» What you need to do: Nothing below is to be printed except the lines between the line holding "C2: 220nF (+5V, GND) -> 68nF (+5V, GND)" and the line holding "SW1: switch (+5V, JACK) -> switch (GND, JACK)", inclusive, each exactly as it appears.

Version comparison data
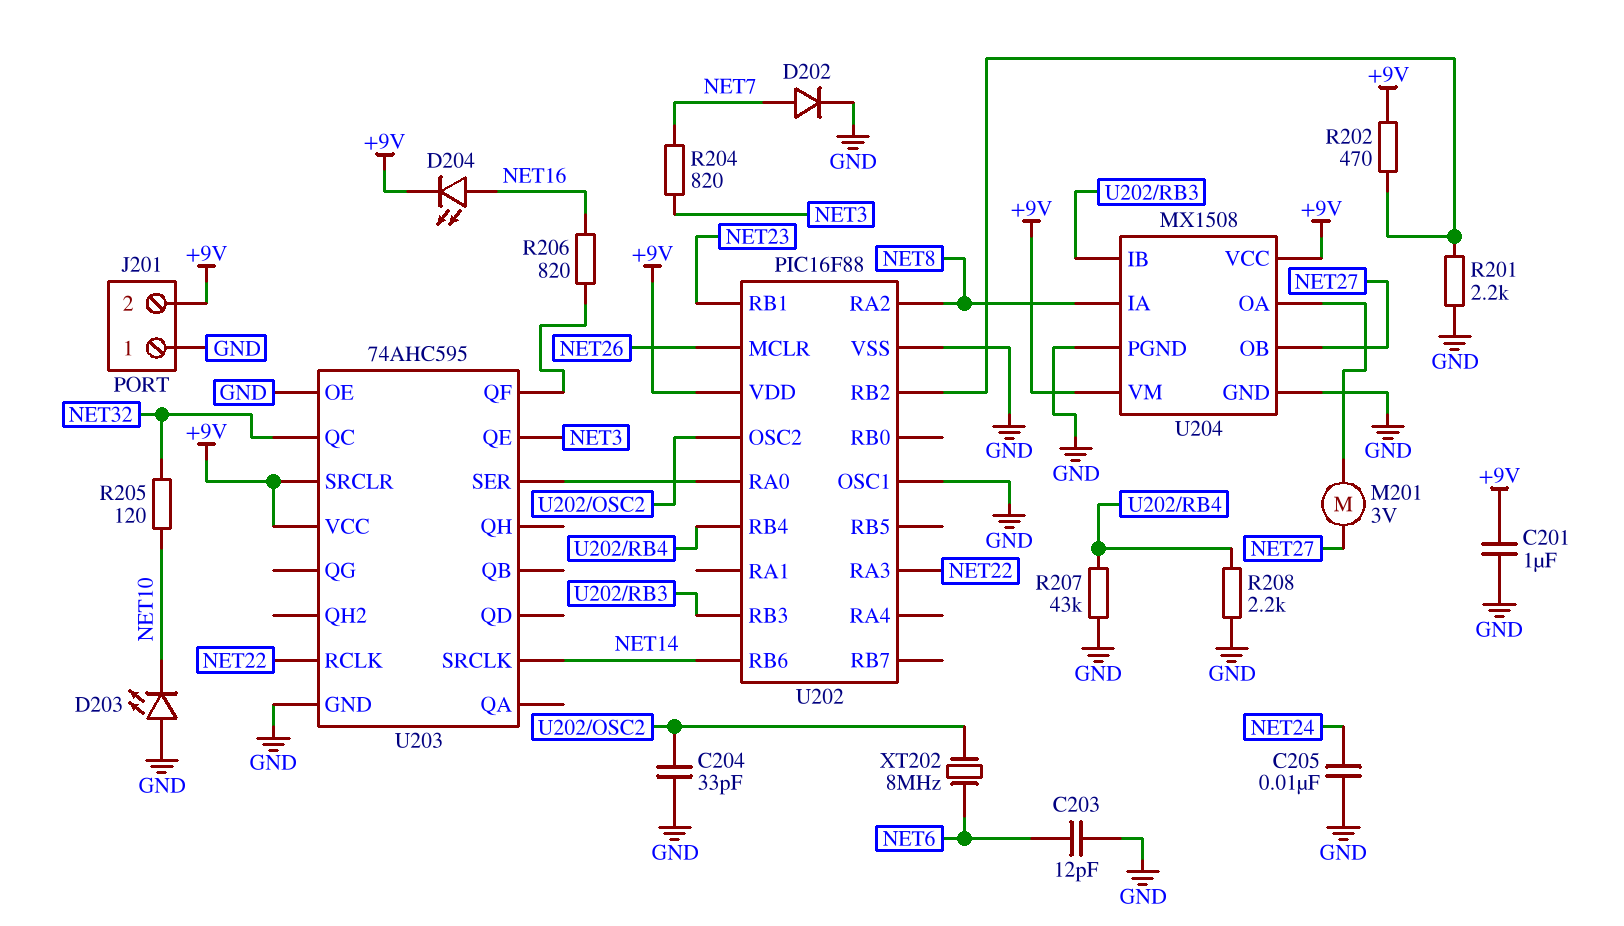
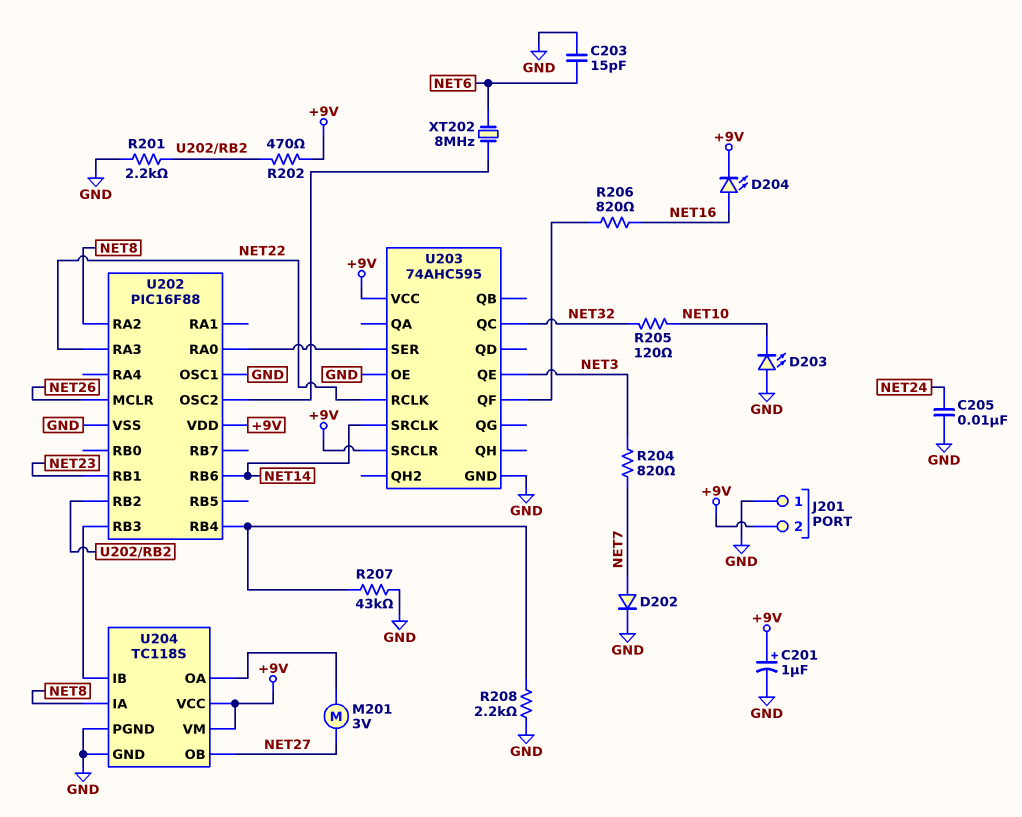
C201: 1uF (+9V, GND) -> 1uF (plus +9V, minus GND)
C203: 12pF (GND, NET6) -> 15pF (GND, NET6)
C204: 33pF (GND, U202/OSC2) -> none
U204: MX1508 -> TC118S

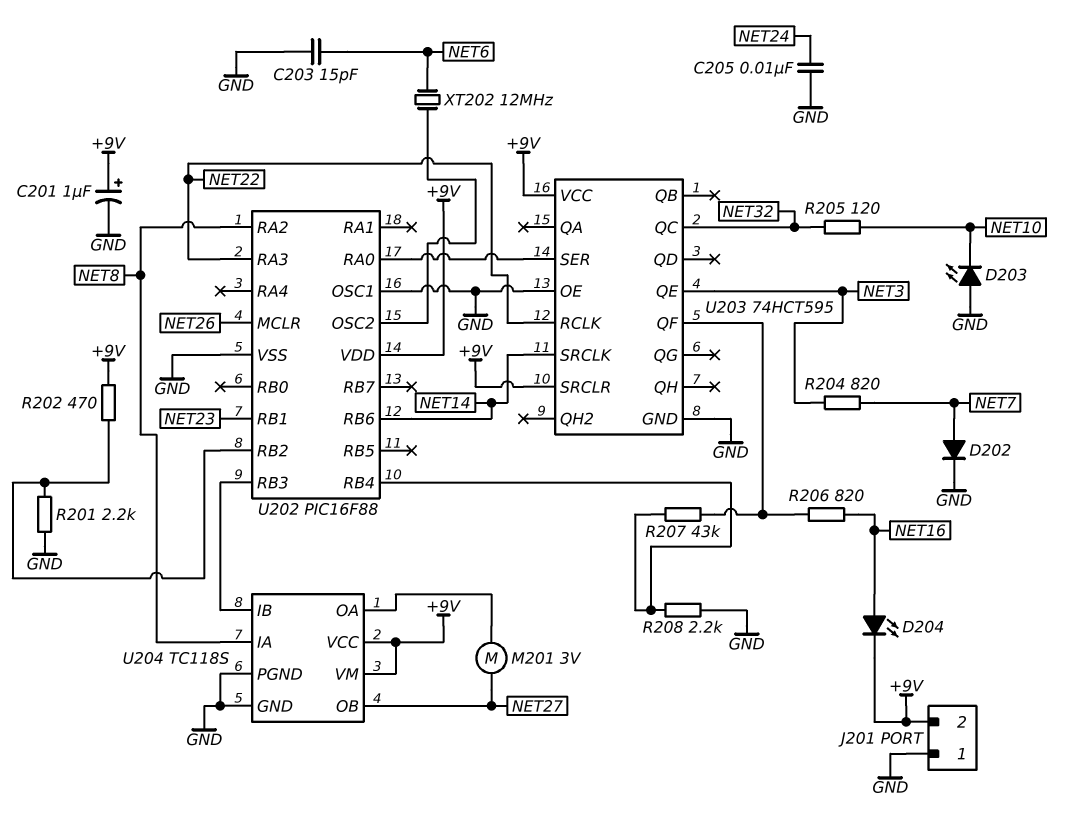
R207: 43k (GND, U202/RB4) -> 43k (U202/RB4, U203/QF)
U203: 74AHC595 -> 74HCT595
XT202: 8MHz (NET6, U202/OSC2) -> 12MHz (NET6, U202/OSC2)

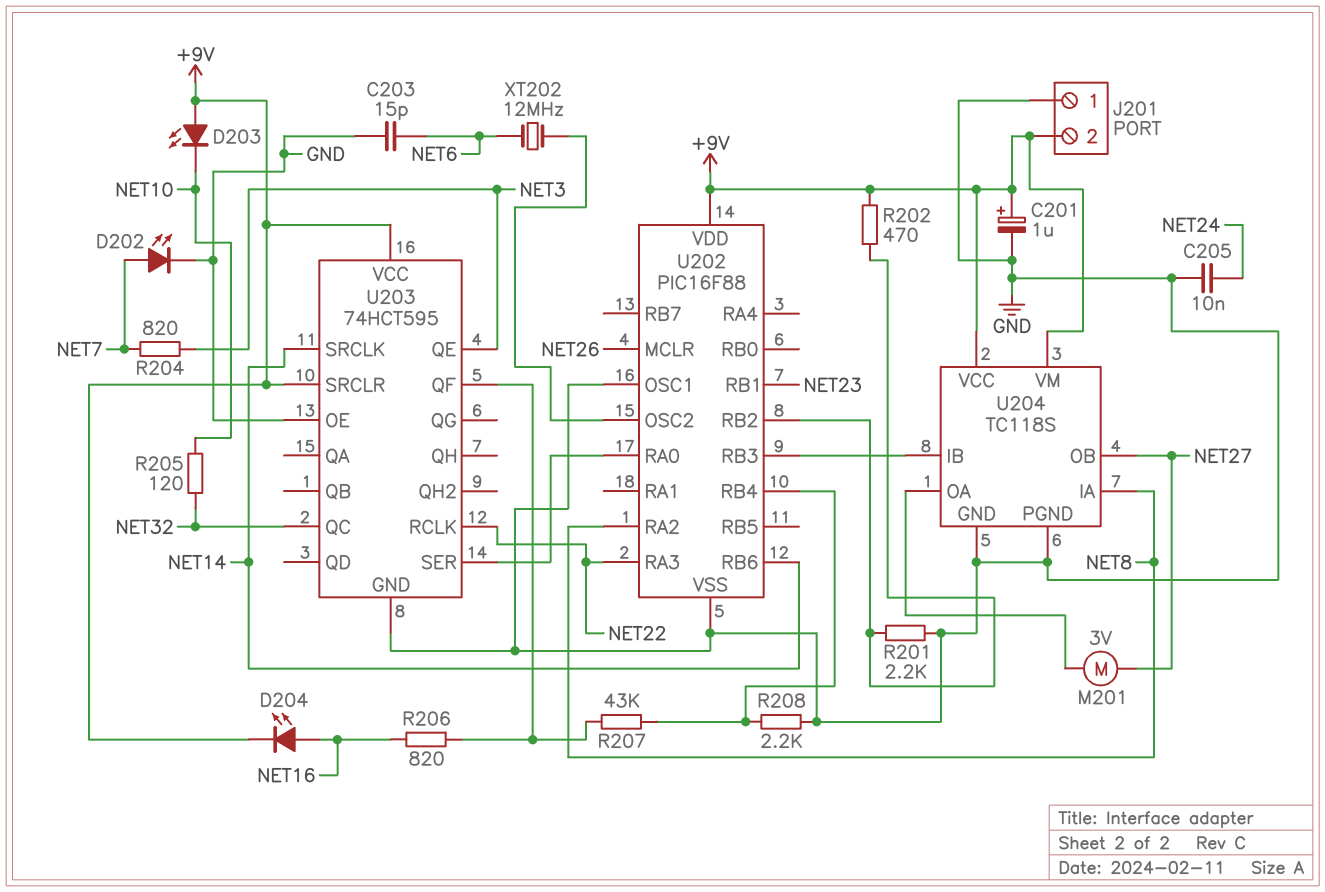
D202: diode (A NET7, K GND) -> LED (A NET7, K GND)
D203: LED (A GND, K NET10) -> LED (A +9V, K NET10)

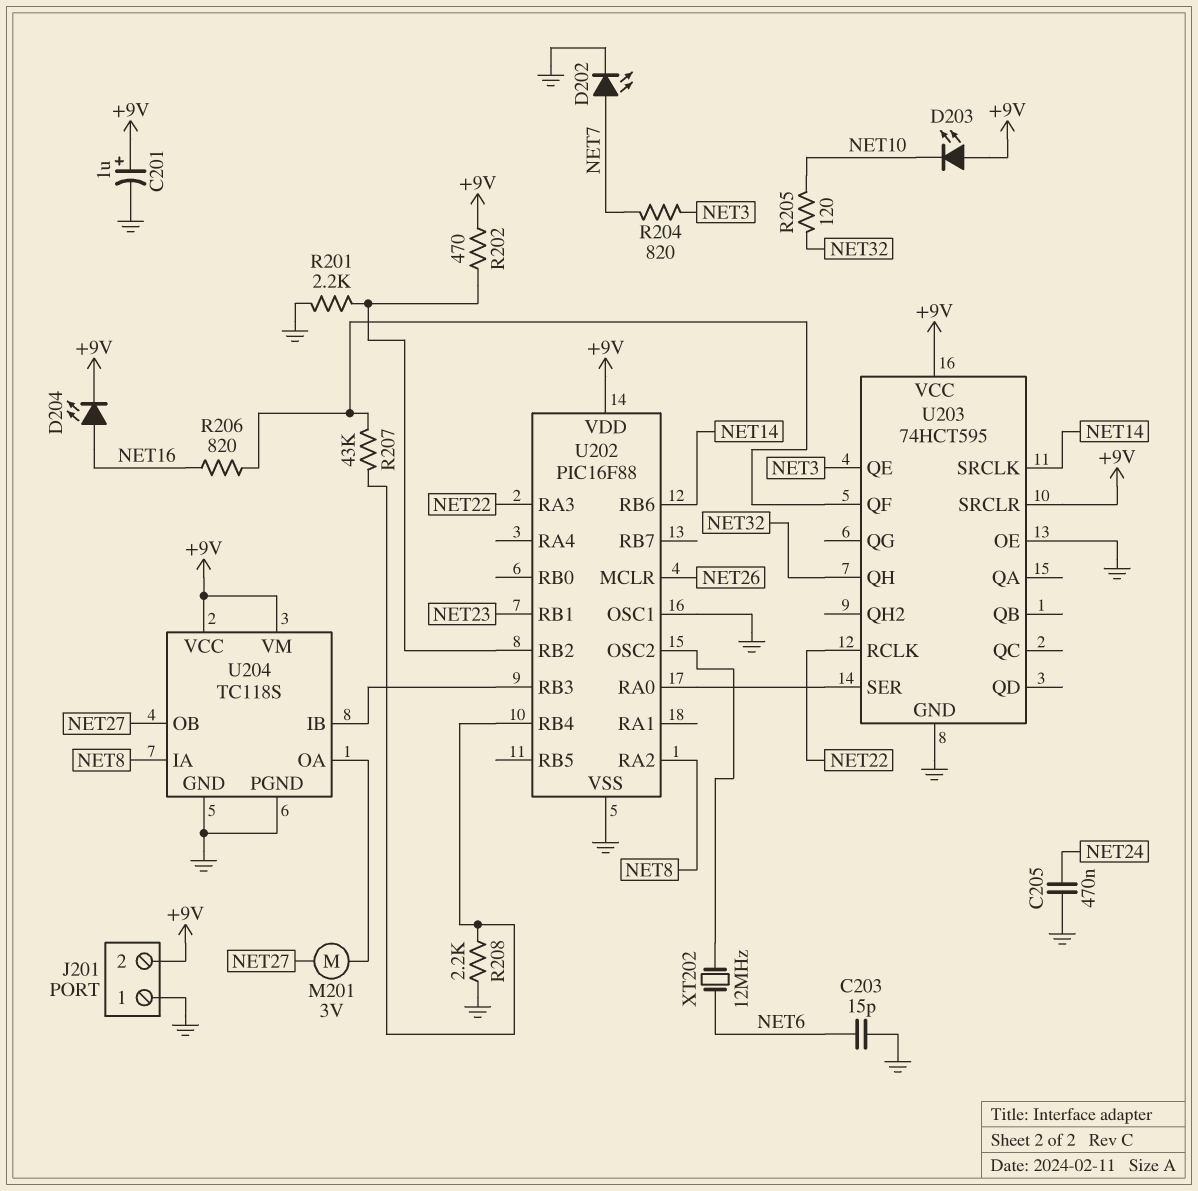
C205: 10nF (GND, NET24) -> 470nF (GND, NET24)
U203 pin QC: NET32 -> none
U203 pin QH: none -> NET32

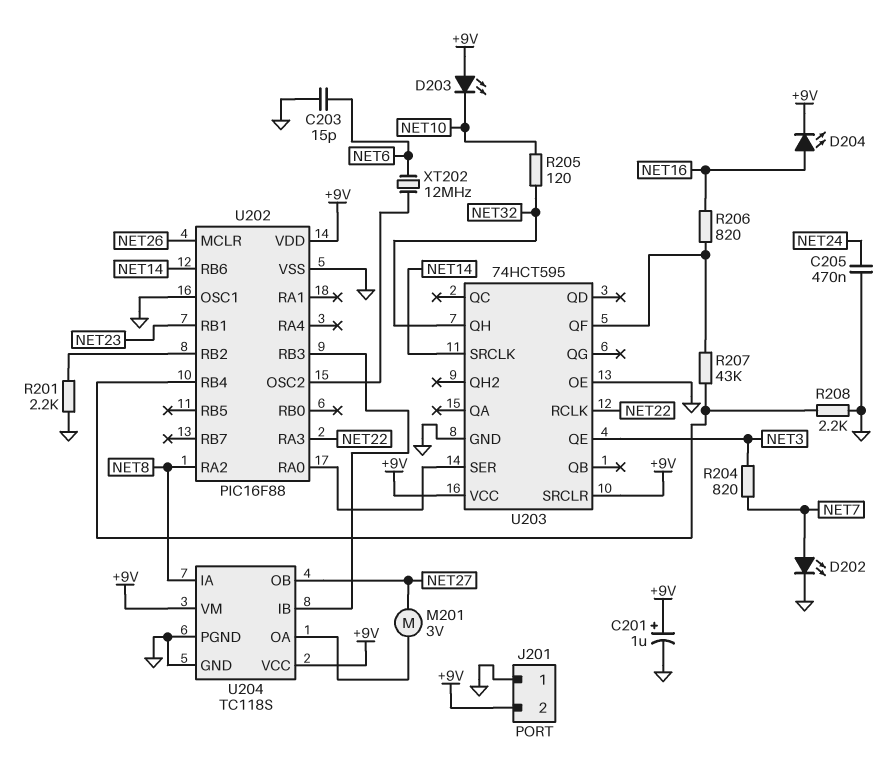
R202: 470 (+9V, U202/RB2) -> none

...

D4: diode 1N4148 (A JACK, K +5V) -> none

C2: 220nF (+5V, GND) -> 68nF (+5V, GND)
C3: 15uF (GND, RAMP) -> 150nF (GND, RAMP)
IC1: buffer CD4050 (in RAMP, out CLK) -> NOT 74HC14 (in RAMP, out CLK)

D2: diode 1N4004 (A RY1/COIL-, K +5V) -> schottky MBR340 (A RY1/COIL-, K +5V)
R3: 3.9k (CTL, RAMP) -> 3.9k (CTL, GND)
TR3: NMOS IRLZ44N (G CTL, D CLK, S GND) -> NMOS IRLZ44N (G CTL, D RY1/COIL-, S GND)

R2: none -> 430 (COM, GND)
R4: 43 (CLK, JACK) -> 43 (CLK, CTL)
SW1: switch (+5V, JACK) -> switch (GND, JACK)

...

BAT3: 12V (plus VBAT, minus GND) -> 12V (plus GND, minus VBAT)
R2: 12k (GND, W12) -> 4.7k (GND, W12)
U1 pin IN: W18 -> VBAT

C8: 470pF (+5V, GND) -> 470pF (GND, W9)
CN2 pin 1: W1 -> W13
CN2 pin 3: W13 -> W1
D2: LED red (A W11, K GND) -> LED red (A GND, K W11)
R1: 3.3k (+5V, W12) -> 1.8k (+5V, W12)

» Task solution:
C2: 220nF (+5V, GND) -> 68nF (+5V, GND)
C3: 15uF (GND, RAMP) -> 150nF (GND, RAMP)
IC1: buffer CD4050 (in RAMP, out CLK) -> NOT 74HC14 (in RAMP, out CLK)

D2: diode 1N4004 (A RY1/COIL-, K +5V) -> schottky MBR340 (A RY1/COIL-, K +5V)
R3: 3.9k (CTL, RAMP) -> 3.9k (CTL, GND)
TR3: NMOS IRLZ44N (G CTL, D CLK, S GND) -> NMOS IRLZ44N (G CTL, D RY1/COIL-, S GND)

R2: none -> 430 (COM, GND)
R4: 43 (CLK, JACK) -> 43 (CLK, CTL)
SW1: switch (+5V, JACK) -> switch (GND, JACK)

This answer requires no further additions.